───── Data listing

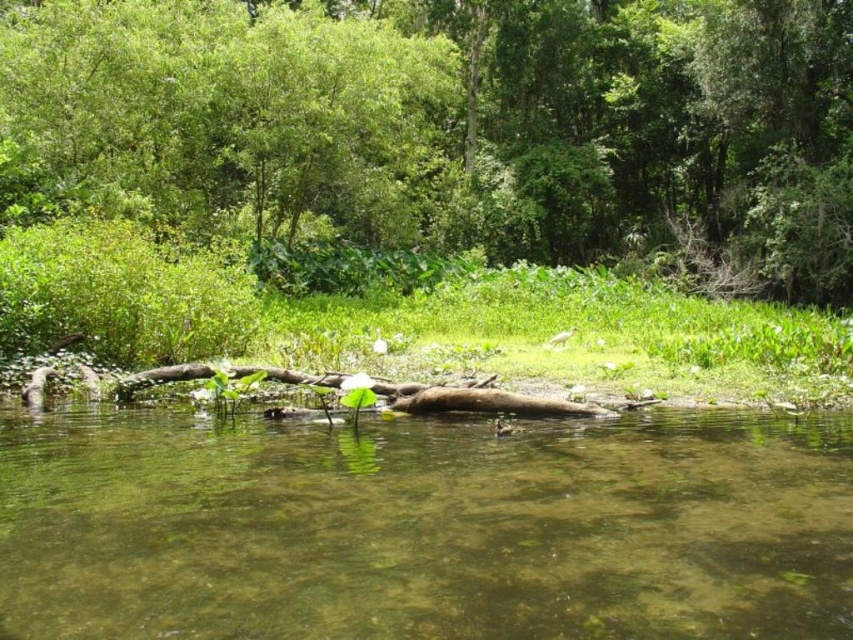
Question: Can you confirm if green leafy tree at upper center is positioned above green translucent water at center?

Choices:
 (A) no
 (B) yes

Answer: (B)

Question: Which object appears farthest from the camera in this image?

──────────

What is needed: Copy the material above word for word, leaving out the pictures.

Response to this exercise:
Question: Can you confirm if green leafy tree at upper center is positioned above green translucent water at center?

Choices:
 (A) no
 (B) yes

Answer: (B)

Question: Which object appears farthest from the camera in this image?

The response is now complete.